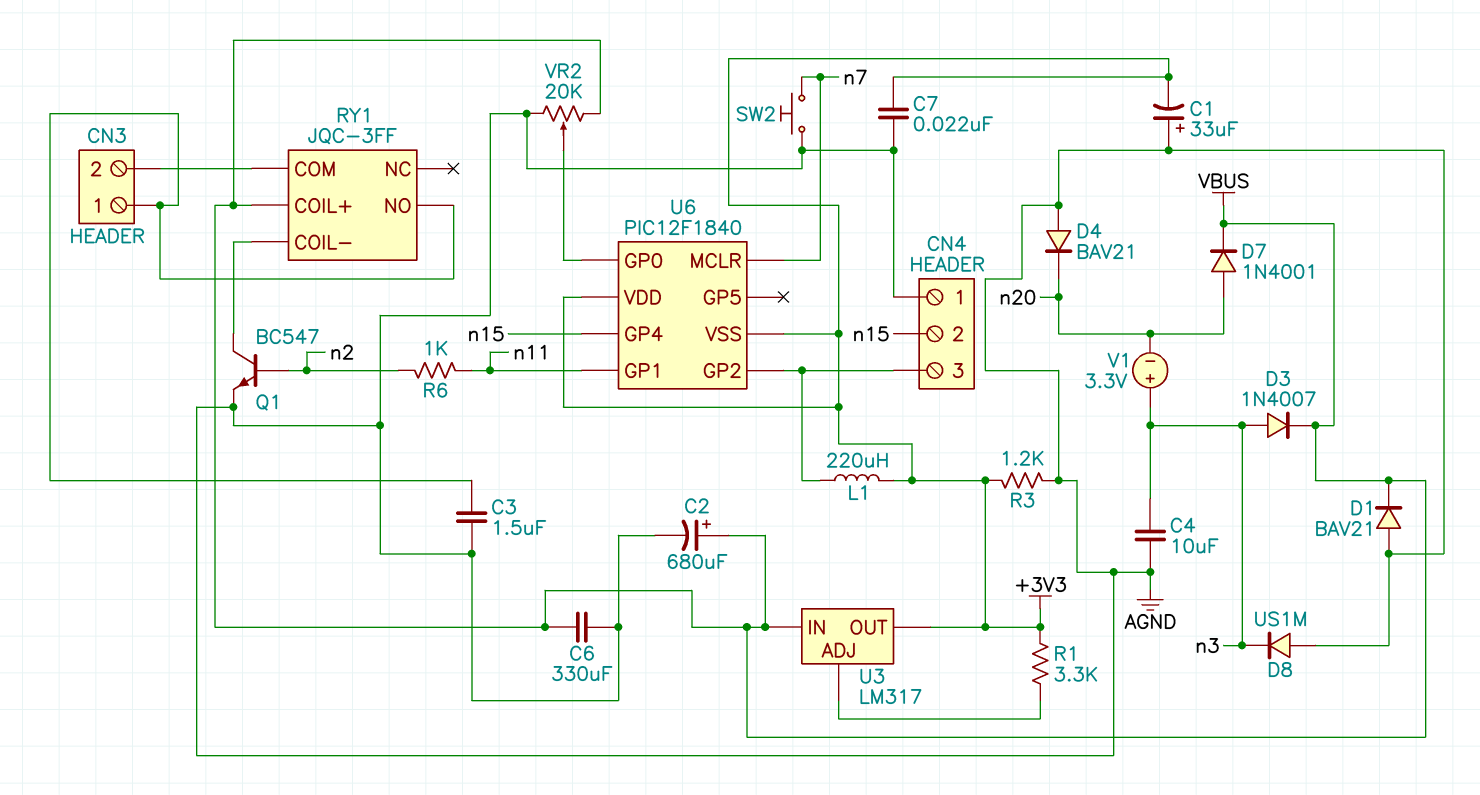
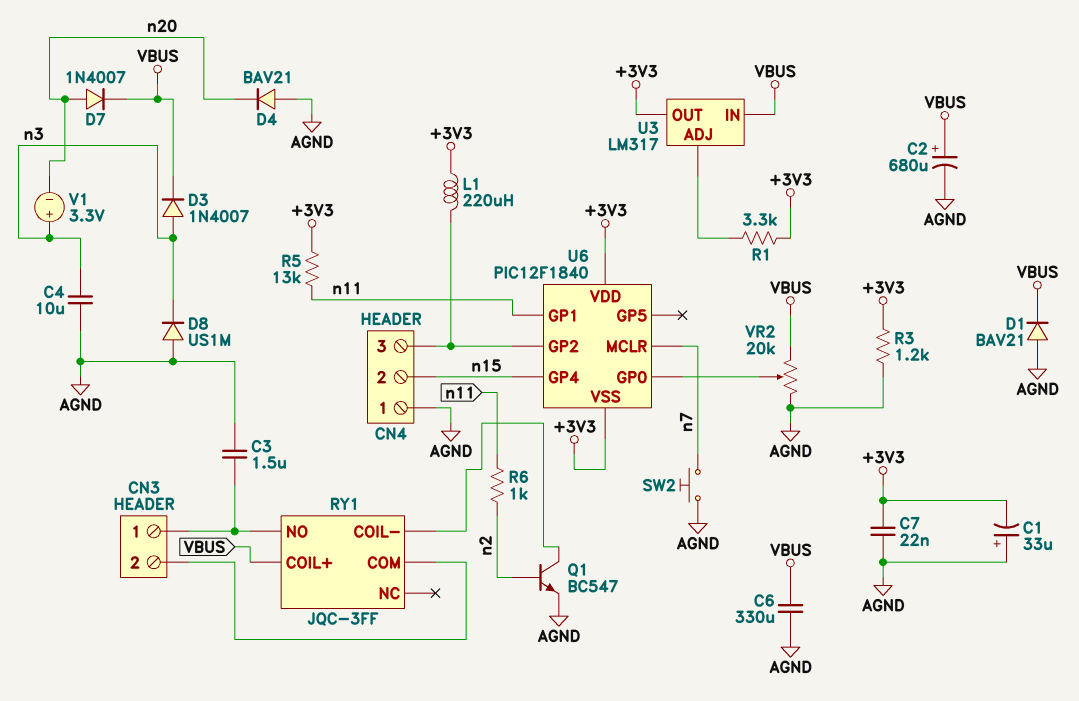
D7: diode 1N4001 (A n20, K VBUS) -> diode 1N4007 (A n20, K VBUS)
R5: none -> 13k (+3V3, n11)

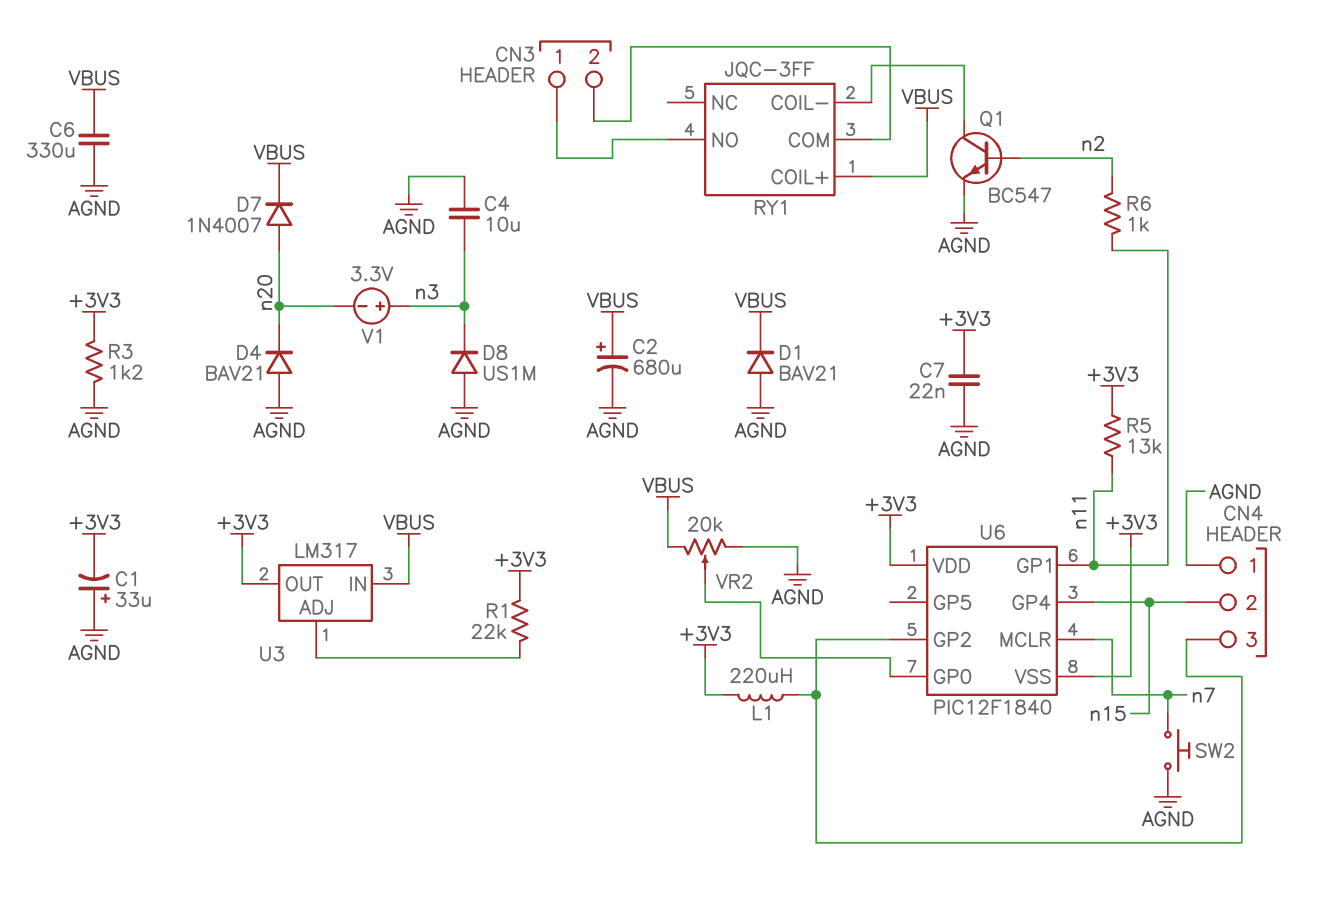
C3: 1.5uF (AGND, CN3/1) -> none
D3: diode 1N4007 (A n3, K VBUS) -> none
R1: 3.3k (+3V3, U3/ADJ) -> 22k (+3V3, U3/ADJ)

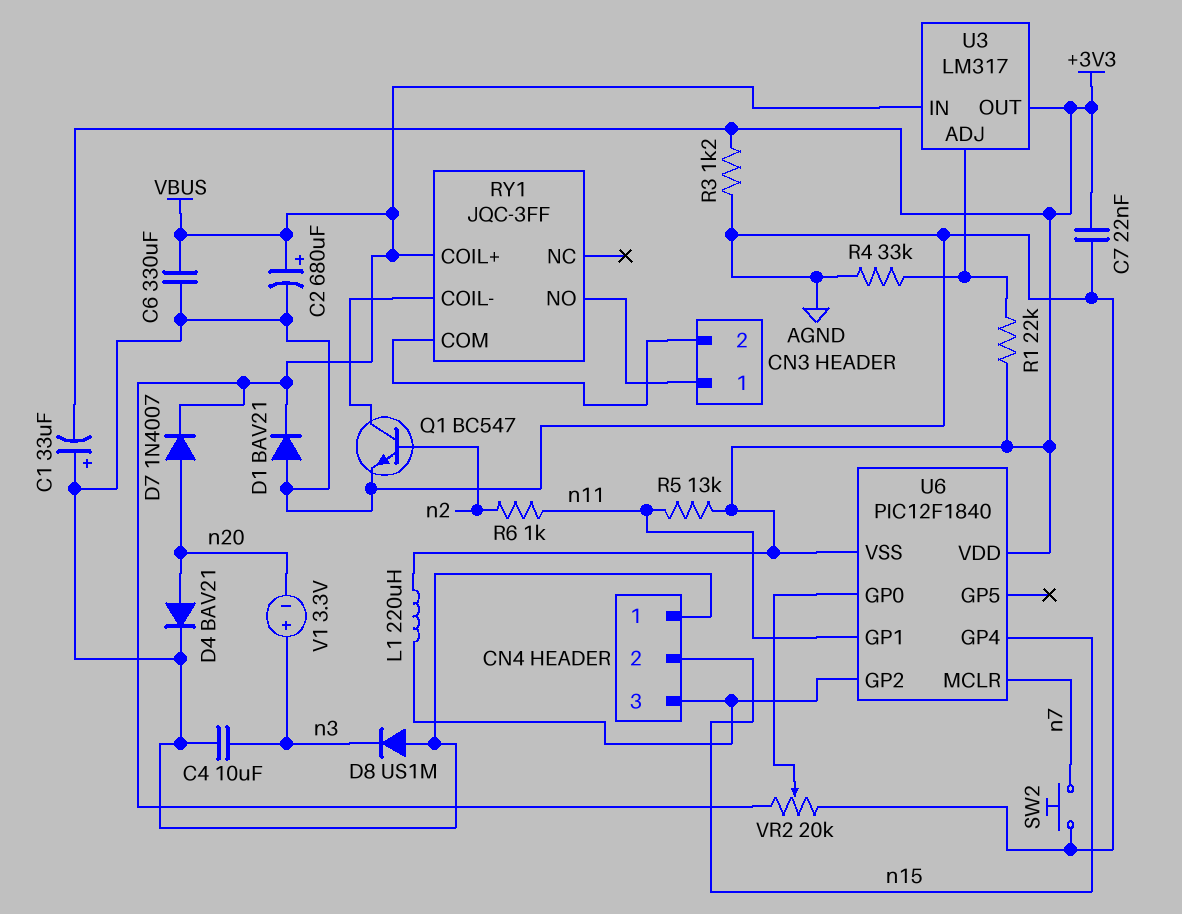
D4: diode BAV21 (A AGND, K n20) -> diode BAV21 (A n20, K AGND)
R4: none -> 33k (AGND, U3/ADJ)

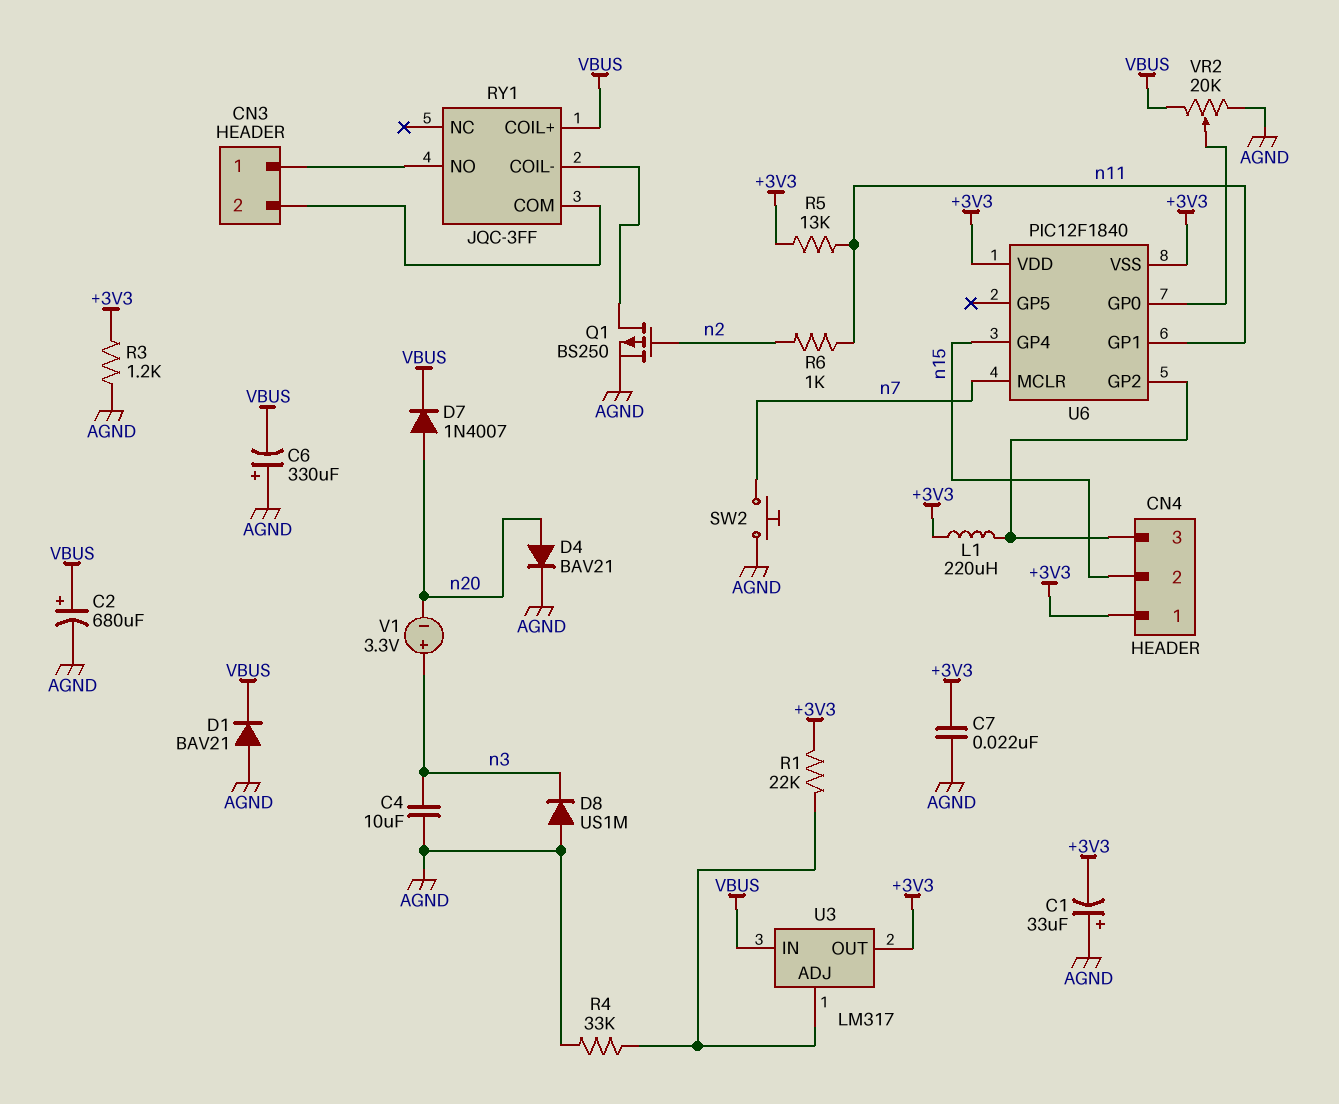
C6: 330uF (AGND, VBUS) -> 330uF (plus AGND, minus VBUS)
CN4 pin 1: AGND -> +3V3
Q1: NPN BC547 (B n2, C RY1/COIL-, E AGND) -> PMOS BS250 (G n2, D RY1/COIL-, S AGND)

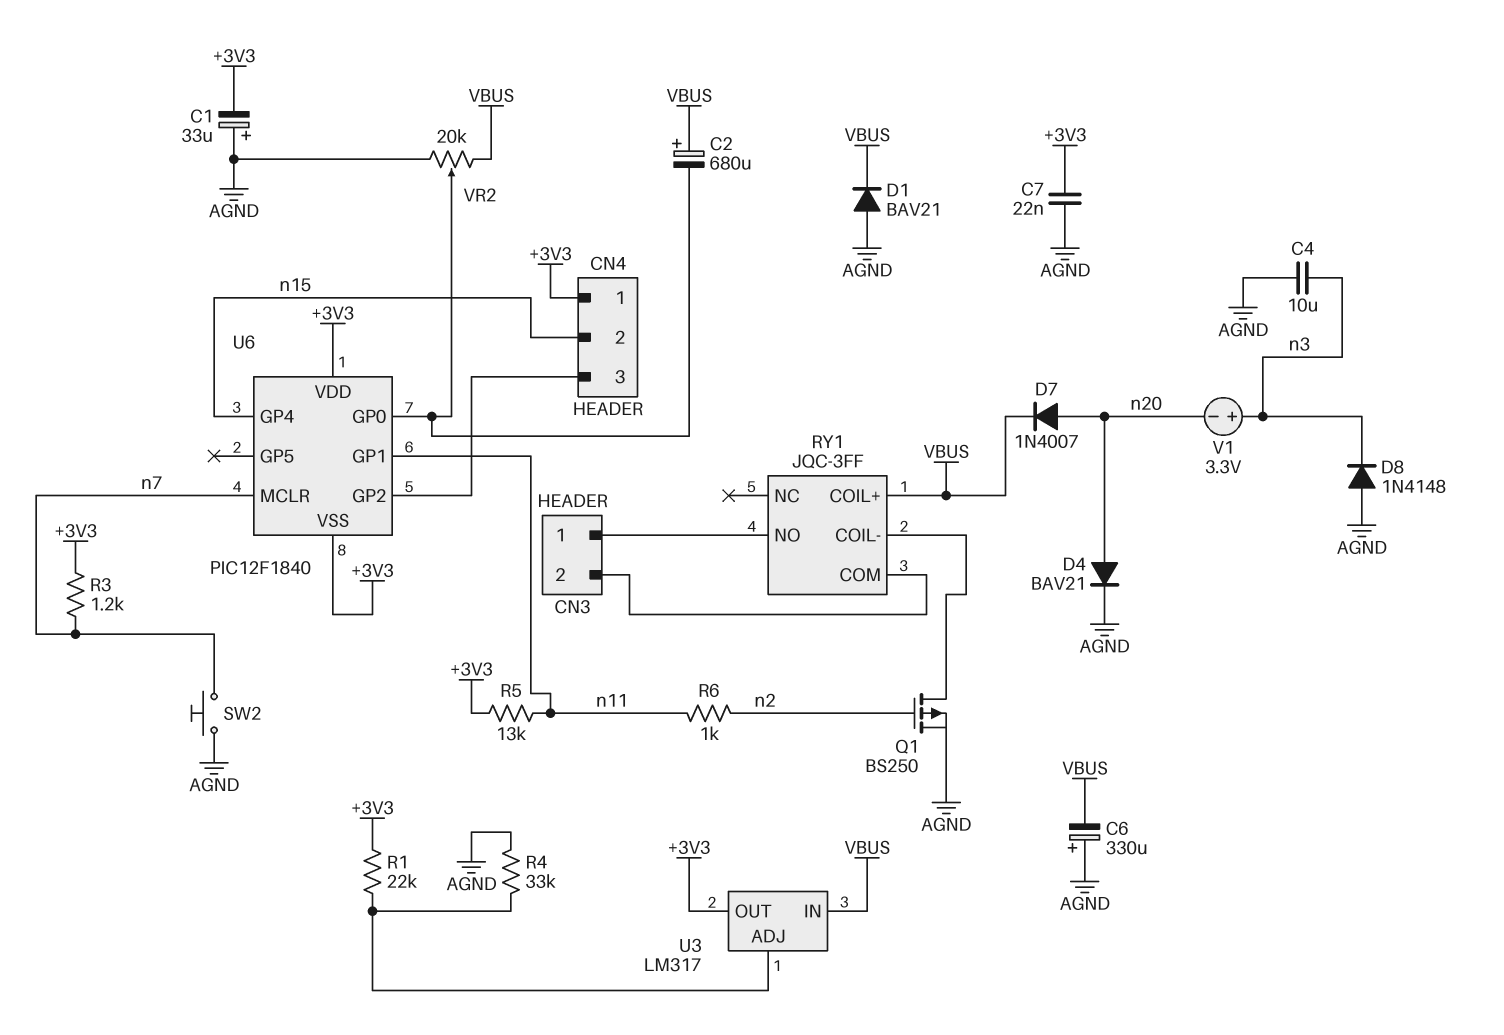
C2: 680uF (plus VBUS, minus AGND) -> 680uF (plus VBUS, minus U6/GP0)
D8: diode US1M (A AGND, K n3) -> diode 1N4148 (A AGND, K n3)
L1: 220uH (+3V3, CN4/3) -> none
R3: 1.2k (+3V3, AGND) -> 1.2k (+3V3, n7)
..............................
**WORK ORDER**
Everything from the line with "D8: diode US1M" through the end of the listing, both ends included, needs to be transcribed exactly, with no other lines.

**REPLY**
D8: diode US1M (A AGND, K n3) -> diode 1N4148 (A AGND, K n3)
L1: 220uH (+3V3, CN4/3) -> none
R3: 1.2k (+3V3, AGND) -> 1.2k (+3V3, n7)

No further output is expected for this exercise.